PROBLEM DESCRIPTION
From the line that has "(681, 421) = (494, 217): none" down to the last line of the data below, set down every line exactly, but none of the pictures.
--------------------
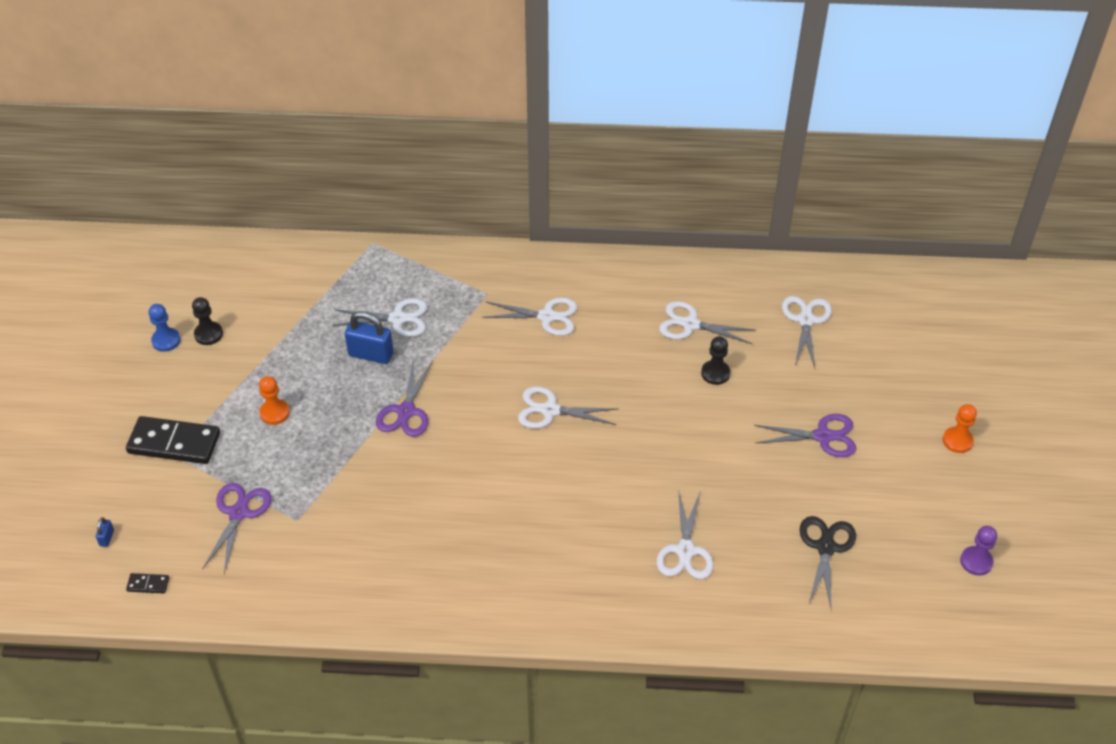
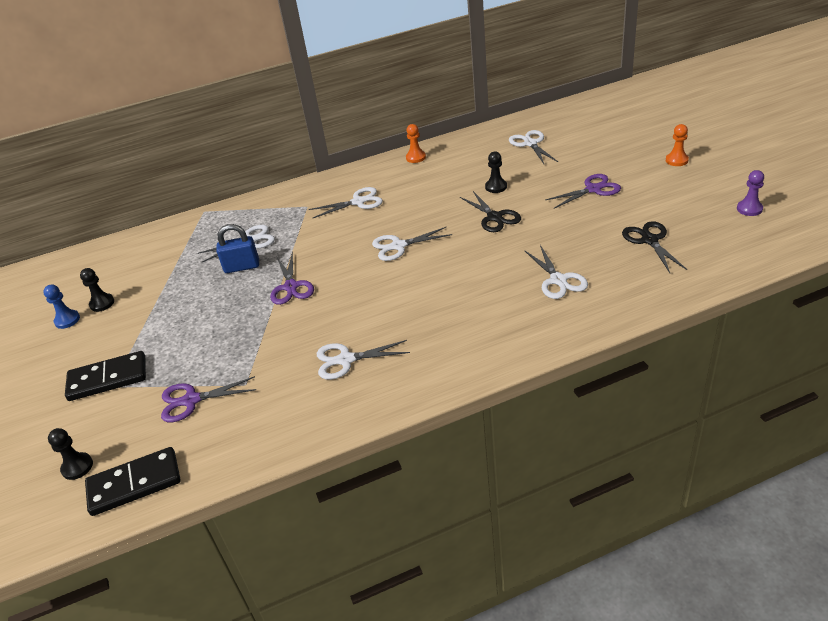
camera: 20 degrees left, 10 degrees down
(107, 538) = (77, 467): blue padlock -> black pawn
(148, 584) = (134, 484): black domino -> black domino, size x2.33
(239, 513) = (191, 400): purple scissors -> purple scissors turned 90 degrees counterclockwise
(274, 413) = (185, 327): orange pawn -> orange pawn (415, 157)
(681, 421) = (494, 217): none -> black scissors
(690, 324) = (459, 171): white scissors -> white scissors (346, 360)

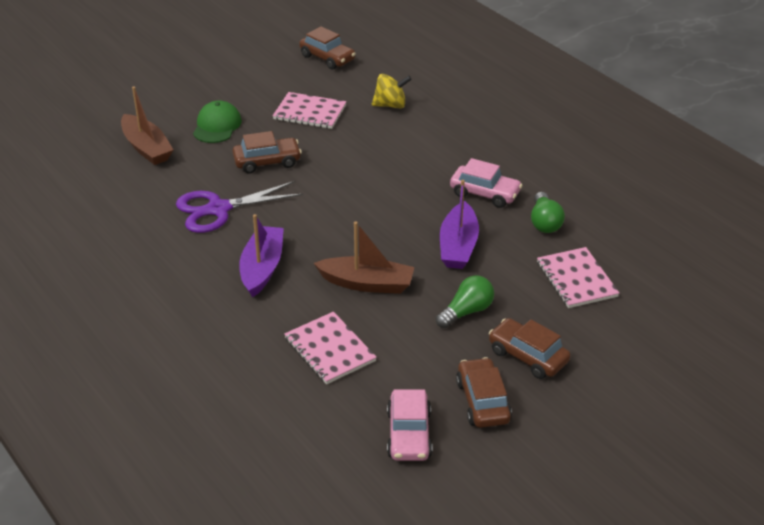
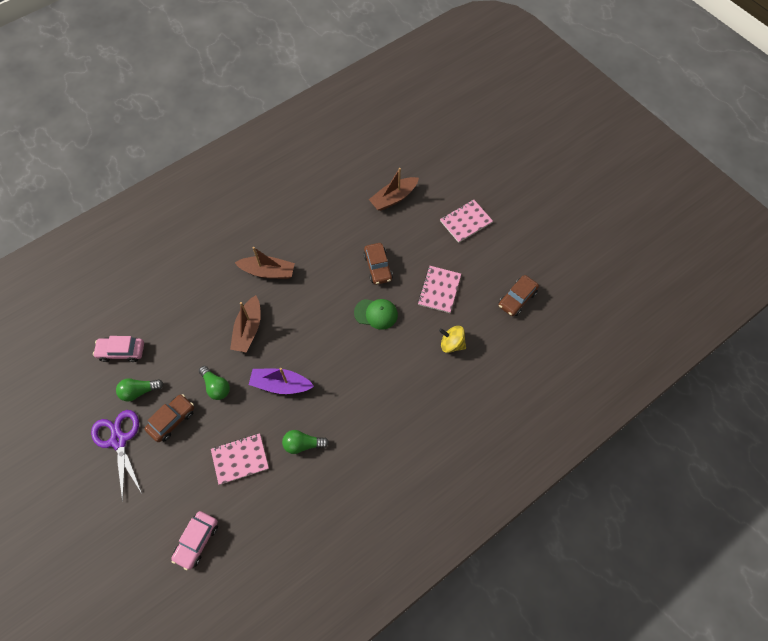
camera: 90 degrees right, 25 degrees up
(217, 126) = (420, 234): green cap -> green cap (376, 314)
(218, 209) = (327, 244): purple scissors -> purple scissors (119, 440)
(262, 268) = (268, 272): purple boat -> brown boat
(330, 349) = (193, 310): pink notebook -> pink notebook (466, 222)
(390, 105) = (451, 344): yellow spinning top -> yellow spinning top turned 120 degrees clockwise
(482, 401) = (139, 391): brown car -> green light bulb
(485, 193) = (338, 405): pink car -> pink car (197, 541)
--------------------
EXERCISE SOLUTION
(681, 421) = (494, 217): none -> black scissors
(690, 324) = (459, 171): white scissors -> white scissors (346, 360)

camera: 90 degrees right, 25 degrees up
(217, 126) = (420, 234): green cap -> green cap (376, 314)
(218, 209) = (327, 244): purple scissors -> purple scissors (119, 440)
(262, 268) = (268, 272): purple boat -> brown boat
(330, 349) = (193, 310): pink notebook -> pink notebook (466, 222)
(390, 105) = (451, 344): yellow spinning top -> yellow spinning top turned 120 degrees clockwise
(482, 401) = (139, 391): brown car -> green light bulb
(485, 193) = (338, 405): pink car -> pink car (197, 541)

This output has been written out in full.